PROBLEM REQUIREMENTS:
This exercise calls for copying every line below that holds the word "orange".

[Spatial object tracking data]
((

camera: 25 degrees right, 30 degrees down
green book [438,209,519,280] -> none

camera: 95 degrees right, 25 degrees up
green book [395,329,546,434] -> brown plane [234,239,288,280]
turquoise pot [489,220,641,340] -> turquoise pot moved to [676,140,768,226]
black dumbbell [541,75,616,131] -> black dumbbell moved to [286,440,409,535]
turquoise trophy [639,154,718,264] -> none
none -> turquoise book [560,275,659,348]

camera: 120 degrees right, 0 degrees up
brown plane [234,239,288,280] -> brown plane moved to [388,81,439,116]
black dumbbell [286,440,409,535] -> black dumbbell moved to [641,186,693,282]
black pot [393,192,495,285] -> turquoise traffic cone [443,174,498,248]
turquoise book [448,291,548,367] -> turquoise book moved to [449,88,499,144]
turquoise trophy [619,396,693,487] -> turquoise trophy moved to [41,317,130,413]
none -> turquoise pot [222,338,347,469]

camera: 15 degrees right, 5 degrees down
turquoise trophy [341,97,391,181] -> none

))
((

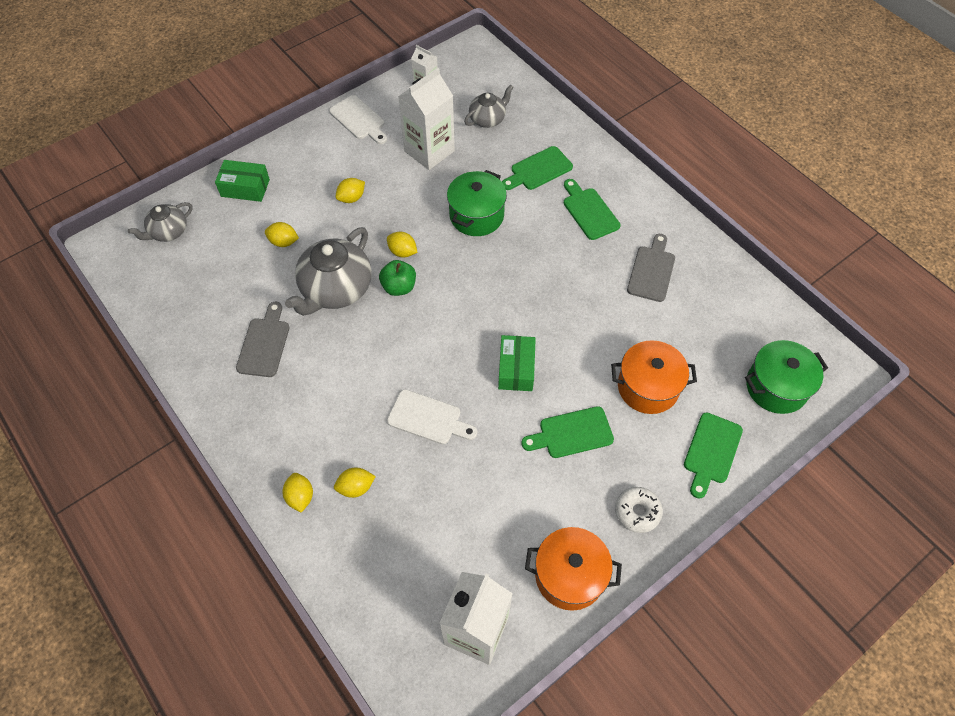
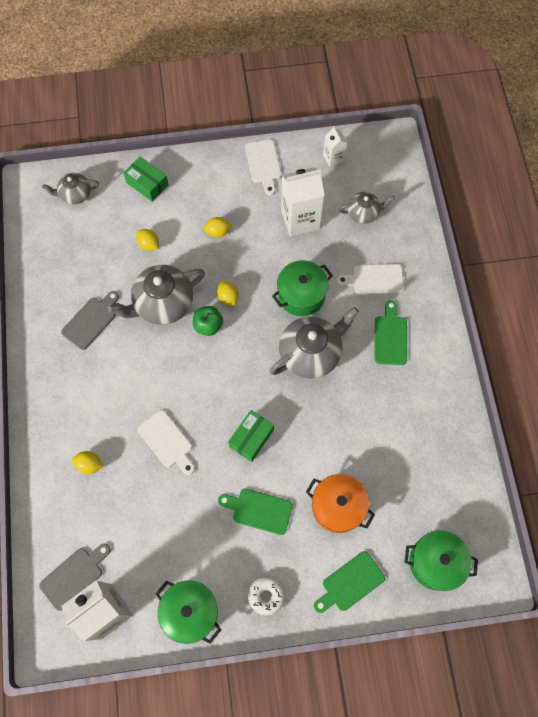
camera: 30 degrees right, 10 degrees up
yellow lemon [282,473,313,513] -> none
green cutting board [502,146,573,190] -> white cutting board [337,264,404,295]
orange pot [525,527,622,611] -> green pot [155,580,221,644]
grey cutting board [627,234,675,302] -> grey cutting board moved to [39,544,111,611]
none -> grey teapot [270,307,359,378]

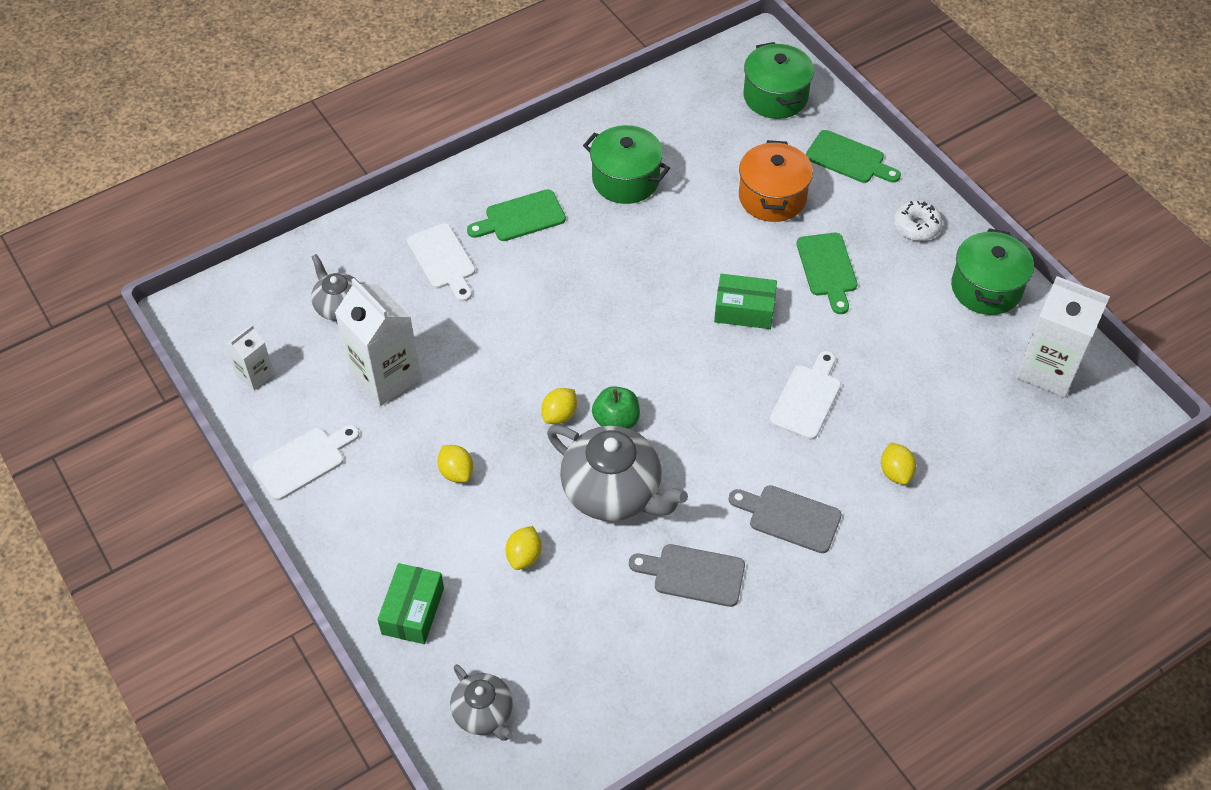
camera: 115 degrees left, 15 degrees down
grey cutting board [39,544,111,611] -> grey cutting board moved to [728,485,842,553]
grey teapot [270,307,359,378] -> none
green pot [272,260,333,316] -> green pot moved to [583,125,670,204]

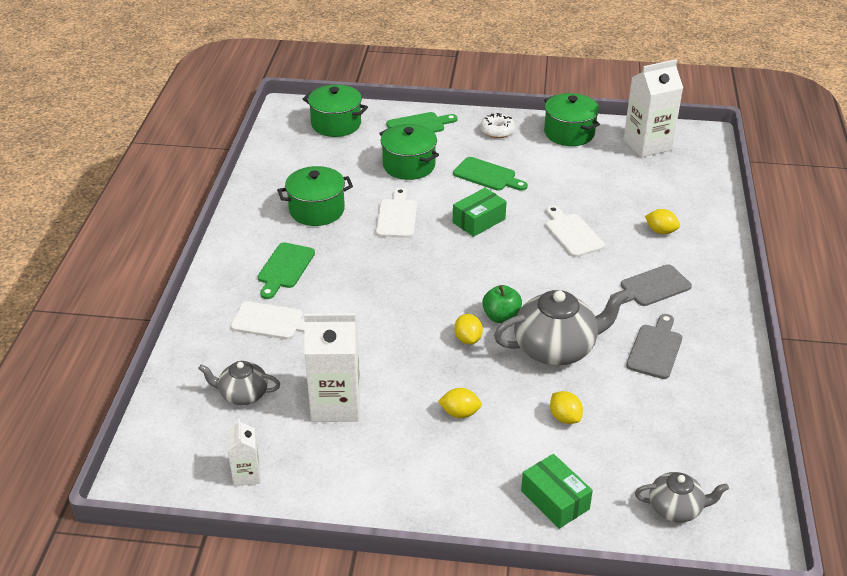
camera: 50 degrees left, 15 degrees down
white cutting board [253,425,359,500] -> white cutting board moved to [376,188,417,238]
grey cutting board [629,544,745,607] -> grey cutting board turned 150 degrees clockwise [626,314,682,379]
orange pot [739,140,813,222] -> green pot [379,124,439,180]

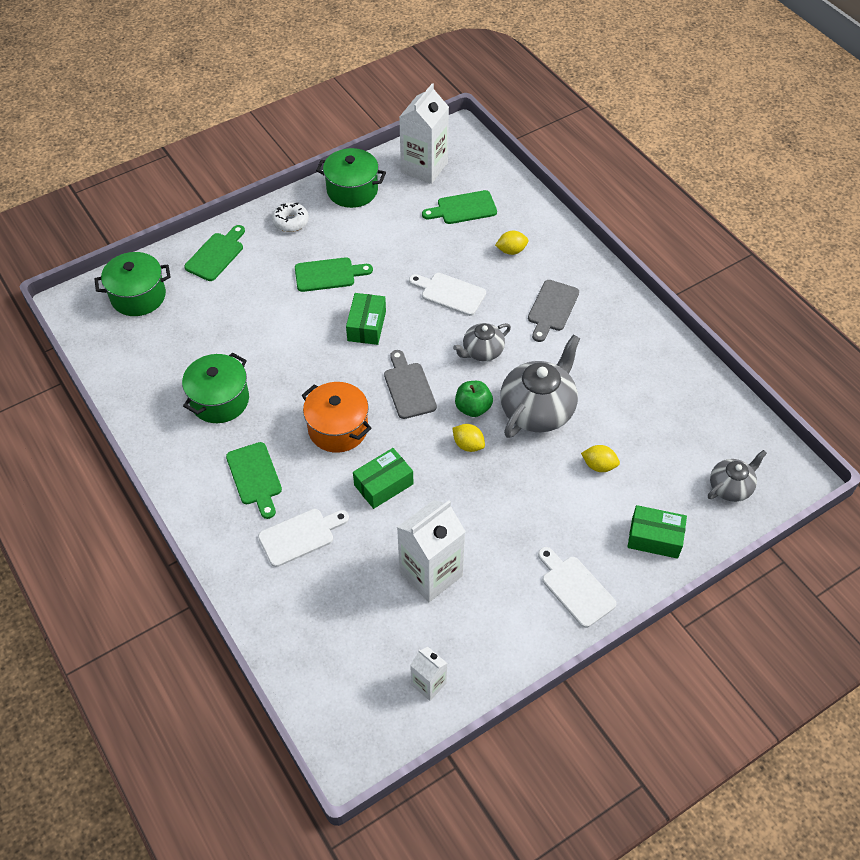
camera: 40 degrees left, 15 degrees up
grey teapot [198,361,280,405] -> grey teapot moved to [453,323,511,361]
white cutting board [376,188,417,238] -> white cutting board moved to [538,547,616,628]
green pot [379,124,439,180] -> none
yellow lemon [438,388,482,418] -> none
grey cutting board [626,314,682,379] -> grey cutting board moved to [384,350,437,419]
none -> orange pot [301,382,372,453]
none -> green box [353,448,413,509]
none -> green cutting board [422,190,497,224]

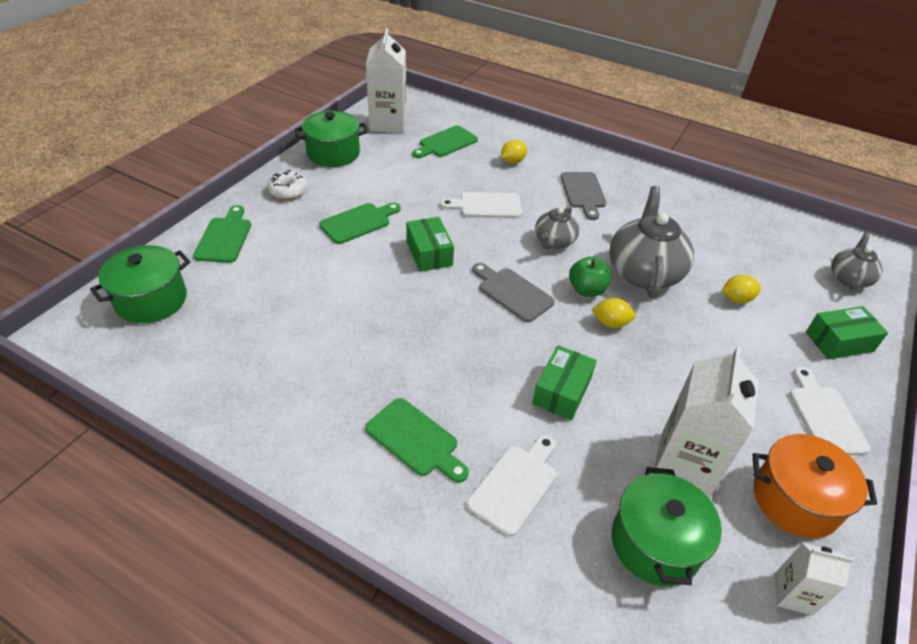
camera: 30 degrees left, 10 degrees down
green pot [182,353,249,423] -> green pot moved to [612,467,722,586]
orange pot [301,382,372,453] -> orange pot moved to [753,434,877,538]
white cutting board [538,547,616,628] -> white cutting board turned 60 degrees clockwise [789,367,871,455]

))
((

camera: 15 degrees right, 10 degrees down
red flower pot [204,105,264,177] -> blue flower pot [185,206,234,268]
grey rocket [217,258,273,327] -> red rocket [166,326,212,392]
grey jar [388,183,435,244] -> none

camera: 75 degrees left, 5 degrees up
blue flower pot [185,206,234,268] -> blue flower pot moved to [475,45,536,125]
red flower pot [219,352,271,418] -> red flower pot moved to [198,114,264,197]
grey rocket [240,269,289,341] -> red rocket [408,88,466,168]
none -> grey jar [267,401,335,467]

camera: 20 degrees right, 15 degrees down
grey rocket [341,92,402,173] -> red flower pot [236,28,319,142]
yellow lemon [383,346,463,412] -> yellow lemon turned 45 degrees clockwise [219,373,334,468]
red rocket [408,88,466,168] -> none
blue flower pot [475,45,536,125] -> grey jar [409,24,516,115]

))

RESULT OF THE TASK:
orange pot [525,527,622,611] -> green pot [155,580,221,644]
orange pot [739,140,813,222] -> green pot [379,124,439,180]
none -> orange pot [301,382,372,453]
orange pot [301,382,372,453] -> orange pot moved to [753,434,877,538]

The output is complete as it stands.